◆ About this task: The answer is to be an exact copy of the lines below running from the line with "(286, 457) = (167, 113): purple clock -> none" down to the line with "(541, 576) = (348, 437): brown", both ends included, and nothing more.
***** Source material
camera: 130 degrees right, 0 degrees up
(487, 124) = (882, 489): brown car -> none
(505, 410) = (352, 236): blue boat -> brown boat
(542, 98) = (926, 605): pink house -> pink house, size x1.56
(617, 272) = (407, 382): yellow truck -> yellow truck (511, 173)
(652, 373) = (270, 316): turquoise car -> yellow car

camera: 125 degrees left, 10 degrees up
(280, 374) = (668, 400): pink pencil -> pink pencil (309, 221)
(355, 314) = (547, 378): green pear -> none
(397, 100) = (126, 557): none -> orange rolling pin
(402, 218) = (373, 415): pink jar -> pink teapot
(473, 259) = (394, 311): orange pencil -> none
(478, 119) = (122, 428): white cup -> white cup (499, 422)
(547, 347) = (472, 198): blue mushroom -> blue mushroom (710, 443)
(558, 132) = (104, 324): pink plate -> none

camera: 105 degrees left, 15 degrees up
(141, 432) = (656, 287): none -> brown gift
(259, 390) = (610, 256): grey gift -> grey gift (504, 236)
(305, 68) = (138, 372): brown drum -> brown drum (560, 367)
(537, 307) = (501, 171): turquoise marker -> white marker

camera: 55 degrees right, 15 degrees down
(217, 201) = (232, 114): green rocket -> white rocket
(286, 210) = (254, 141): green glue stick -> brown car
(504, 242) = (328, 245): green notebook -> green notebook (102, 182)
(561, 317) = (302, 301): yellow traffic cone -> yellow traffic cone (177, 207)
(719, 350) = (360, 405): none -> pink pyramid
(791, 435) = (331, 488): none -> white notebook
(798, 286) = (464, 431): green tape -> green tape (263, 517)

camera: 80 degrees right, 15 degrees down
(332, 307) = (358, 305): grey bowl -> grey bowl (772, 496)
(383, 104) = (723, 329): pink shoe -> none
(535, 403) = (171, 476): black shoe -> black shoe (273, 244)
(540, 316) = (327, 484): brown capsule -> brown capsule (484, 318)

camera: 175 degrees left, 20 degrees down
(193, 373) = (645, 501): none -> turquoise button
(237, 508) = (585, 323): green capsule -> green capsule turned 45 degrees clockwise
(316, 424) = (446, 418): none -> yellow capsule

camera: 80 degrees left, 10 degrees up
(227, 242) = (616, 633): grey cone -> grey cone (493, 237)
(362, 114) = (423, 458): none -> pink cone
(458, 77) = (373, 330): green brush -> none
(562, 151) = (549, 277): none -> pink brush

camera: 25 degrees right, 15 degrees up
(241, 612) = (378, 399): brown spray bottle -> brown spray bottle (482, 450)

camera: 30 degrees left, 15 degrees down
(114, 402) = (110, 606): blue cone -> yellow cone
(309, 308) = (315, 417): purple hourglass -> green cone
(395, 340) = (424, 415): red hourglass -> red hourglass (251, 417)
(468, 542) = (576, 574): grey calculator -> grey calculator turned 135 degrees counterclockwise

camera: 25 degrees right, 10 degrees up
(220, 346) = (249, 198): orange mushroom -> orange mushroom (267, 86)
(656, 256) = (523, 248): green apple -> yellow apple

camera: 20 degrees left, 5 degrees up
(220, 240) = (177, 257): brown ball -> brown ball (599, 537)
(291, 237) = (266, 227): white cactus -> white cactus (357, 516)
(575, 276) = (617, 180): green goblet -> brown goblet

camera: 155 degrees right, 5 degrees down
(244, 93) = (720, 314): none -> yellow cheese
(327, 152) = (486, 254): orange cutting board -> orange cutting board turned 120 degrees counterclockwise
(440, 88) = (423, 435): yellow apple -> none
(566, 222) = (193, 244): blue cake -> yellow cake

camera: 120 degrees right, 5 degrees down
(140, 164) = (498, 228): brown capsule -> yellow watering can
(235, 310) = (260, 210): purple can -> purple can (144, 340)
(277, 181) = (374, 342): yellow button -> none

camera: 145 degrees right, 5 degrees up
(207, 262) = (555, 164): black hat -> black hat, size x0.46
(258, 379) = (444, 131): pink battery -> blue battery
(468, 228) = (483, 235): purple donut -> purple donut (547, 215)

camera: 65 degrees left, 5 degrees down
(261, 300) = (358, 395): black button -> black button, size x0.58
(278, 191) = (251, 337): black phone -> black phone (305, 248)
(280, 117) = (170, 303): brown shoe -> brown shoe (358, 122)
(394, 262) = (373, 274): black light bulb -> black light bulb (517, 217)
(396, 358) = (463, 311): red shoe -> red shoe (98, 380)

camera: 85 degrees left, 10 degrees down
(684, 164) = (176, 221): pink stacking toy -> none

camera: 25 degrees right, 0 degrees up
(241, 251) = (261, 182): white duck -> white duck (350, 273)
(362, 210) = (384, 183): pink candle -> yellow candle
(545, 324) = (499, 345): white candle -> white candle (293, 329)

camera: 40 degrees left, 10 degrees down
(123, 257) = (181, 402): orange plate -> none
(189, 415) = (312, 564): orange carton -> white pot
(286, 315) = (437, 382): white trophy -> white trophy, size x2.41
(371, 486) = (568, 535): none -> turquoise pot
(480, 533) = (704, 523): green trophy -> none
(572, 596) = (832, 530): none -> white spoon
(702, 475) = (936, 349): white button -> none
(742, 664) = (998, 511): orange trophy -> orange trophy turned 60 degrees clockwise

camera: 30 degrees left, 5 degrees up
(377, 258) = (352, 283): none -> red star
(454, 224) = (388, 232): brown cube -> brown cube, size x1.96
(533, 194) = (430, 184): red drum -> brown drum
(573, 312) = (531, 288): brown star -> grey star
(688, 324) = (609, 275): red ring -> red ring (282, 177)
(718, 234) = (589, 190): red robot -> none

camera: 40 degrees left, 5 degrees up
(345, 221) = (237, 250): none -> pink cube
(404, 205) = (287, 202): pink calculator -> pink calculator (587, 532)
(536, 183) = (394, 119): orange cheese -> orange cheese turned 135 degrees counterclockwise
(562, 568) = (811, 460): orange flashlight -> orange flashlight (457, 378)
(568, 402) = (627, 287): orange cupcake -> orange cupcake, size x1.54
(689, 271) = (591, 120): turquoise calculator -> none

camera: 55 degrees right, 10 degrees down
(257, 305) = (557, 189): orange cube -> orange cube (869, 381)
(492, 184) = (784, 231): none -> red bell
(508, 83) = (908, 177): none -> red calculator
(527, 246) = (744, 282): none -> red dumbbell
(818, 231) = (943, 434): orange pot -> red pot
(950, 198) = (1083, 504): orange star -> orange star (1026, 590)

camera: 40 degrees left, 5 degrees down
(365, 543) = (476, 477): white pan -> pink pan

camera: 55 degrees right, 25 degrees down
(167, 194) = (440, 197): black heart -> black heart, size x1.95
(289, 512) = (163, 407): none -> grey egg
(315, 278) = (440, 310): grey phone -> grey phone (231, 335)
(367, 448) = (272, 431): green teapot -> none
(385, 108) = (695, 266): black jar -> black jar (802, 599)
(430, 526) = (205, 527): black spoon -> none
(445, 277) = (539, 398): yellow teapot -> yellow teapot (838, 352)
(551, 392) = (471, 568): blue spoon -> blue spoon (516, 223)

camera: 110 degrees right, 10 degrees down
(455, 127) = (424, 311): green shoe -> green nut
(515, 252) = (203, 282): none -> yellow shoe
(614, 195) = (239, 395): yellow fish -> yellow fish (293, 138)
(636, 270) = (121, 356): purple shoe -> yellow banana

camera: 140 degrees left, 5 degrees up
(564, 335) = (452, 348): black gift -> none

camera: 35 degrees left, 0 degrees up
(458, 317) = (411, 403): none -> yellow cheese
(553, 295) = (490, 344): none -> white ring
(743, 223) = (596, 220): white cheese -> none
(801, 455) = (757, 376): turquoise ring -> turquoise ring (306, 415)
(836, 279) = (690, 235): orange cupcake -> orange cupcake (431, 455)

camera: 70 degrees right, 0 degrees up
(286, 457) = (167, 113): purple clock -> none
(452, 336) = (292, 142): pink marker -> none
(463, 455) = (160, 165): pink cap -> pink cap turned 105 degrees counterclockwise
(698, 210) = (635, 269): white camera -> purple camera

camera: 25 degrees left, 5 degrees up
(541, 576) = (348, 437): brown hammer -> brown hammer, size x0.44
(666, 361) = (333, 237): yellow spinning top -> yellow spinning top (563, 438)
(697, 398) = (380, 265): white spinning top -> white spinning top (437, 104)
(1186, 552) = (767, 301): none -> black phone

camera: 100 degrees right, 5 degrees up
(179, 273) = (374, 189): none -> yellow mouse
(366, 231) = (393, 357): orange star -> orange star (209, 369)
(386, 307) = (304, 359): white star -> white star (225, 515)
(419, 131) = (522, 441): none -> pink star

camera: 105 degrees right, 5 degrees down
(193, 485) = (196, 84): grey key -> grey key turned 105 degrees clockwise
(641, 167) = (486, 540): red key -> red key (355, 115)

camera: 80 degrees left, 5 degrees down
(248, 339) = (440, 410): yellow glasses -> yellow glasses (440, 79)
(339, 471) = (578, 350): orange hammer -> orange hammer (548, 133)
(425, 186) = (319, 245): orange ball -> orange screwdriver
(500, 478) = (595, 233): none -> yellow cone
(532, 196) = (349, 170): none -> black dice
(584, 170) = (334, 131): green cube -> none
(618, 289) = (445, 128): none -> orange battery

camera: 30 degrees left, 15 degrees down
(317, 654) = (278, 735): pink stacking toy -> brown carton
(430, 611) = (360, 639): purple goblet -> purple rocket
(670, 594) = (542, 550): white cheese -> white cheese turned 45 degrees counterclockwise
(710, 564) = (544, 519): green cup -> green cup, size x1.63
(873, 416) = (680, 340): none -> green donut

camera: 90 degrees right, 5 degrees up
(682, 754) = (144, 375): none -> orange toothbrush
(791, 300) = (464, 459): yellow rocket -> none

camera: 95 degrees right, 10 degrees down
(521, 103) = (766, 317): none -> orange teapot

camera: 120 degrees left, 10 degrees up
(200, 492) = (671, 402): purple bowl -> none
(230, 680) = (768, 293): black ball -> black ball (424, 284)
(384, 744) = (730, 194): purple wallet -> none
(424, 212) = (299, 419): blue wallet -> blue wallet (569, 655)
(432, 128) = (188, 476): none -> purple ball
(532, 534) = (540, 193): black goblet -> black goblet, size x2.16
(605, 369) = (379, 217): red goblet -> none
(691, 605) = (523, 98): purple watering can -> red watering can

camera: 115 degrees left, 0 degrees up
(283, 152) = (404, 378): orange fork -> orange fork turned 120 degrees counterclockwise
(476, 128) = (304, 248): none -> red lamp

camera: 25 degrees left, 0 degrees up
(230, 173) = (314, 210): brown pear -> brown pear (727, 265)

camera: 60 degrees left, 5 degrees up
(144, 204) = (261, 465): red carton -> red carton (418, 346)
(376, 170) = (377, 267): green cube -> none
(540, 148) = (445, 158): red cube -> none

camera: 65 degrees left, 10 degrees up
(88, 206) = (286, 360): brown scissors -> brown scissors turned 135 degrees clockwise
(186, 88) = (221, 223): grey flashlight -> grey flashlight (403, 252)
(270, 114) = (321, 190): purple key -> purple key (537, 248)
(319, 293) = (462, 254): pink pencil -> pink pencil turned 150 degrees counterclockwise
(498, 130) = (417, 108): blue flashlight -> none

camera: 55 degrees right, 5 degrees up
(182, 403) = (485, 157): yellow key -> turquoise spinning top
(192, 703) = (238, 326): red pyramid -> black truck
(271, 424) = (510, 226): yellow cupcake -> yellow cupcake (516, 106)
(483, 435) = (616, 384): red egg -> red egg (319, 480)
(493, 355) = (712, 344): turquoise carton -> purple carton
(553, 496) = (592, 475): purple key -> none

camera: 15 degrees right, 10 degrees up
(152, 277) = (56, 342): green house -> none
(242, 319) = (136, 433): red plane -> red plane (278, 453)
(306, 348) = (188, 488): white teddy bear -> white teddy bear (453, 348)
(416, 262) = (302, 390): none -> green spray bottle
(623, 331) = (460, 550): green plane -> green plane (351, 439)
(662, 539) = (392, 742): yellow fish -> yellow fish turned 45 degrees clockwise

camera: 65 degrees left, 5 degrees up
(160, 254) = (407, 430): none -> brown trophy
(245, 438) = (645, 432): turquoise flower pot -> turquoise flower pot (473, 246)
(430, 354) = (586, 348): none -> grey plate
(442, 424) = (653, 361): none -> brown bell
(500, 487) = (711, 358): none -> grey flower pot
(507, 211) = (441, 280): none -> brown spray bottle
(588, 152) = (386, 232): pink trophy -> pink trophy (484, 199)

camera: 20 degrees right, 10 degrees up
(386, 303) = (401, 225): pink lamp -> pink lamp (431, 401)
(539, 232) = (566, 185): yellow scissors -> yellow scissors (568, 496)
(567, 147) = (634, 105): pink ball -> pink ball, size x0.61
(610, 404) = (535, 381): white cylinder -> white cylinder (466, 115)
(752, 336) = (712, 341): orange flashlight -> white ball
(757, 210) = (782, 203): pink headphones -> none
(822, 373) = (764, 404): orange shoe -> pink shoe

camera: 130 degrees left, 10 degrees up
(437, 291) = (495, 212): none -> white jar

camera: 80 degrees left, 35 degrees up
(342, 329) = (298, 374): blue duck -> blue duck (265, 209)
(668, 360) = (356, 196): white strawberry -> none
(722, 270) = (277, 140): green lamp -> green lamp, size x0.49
**********
◆ Exercise output:
(286, 457) = (167, 113): purple clock -> none
(452, 336) = (292, 142): pink marker -> none
(463, 455) = (160, 165): pink cap -> pink cap turned 105 degrees counterclockwise
(698, 210) = (635, 269): white camera -> purple camera

camera: 25 degrees left, 5 degrees up
(541, 576) = (348, 437): brown hammer -> brown hammer, size x0.44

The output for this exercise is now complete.